Shape state transition data:
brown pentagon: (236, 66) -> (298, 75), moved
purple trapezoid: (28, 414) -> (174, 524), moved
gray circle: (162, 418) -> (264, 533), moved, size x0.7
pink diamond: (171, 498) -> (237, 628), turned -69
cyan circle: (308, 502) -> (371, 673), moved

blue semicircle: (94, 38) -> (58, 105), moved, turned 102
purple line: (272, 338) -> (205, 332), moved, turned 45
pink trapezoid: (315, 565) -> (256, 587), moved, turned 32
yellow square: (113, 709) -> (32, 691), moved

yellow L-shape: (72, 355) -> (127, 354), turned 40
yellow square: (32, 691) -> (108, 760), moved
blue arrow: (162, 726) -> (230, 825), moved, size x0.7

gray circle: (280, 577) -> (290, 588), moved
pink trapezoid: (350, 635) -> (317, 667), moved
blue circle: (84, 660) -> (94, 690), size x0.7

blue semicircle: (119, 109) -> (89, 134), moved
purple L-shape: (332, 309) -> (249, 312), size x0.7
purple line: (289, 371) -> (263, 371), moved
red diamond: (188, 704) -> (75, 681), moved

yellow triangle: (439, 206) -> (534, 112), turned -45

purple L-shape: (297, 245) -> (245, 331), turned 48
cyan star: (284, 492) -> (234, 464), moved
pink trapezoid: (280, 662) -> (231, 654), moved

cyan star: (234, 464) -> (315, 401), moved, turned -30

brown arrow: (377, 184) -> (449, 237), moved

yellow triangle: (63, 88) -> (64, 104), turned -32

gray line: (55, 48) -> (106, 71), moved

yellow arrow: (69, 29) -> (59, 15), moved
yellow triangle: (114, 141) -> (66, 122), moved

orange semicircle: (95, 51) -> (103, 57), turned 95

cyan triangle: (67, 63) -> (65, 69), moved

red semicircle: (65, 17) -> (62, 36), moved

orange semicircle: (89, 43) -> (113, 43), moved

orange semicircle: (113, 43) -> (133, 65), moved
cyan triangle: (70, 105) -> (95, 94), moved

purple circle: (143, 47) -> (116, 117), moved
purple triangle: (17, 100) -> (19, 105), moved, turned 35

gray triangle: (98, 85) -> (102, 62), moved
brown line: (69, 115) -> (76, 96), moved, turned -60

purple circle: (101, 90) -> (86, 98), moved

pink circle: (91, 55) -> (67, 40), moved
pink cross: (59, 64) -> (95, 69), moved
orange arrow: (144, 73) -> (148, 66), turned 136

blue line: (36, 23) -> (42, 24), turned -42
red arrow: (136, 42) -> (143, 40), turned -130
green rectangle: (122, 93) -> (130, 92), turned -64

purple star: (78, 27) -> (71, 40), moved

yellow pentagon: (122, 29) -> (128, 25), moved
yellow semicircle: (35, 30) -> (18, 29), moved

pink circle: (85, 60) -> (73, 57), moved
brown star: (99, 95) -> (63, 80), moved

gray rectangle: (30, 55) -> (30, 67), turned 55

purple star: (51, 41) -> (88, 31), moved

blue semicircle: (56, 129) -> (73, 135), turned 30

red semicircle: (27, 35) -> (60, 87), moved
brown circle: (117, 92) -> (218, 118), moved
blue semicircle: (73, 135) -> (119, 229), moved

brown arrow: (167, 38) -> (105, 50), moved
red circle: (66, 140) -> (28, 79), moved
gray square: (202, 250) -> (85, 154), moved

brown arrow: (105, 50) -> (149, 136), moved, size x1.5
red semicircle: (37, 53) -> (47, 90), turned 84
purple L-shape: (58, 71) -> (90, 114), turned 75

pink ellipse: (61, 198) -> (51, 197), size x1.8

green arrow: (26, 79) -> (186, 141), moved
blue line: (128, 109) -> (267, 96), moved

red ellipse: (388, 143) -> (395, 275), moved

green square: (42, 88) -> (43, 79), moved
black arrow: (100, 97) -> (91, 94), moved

▶ **THE PROBLEM**:
Please write out exactly the line containing "brown arrow: (167, 38) -> (105, 50), moved" and every line after it through the end of the records, nothing more.

▶ **TASK RESPONSE**:
brown arrow: (167, 38) -> (105, 50), moved
red circle: (66, 140) -> (28, 79), moved
gray square: (202, 250) -> (85, 154), moved

brown arrow: (105, 50) -> (149, 136), moved, size x1.5
red semicircle: (37, 53) -> (47, 90), turned 84
purple L-shape: (58, 71) -> (90, 114), turned 75

pink ellipse: (61, 198) -> (51, 197), size x1.8

green arrow: (26, 79) -> (186, 141), moved
blue line: (128, 109) -> (267, 96), moved

red ellipse: (388, 143) -> (395, 275), moved

green square: (42, 88) -> (43, 79), moved
black arrow: (100, 97) -> (91, 94), moved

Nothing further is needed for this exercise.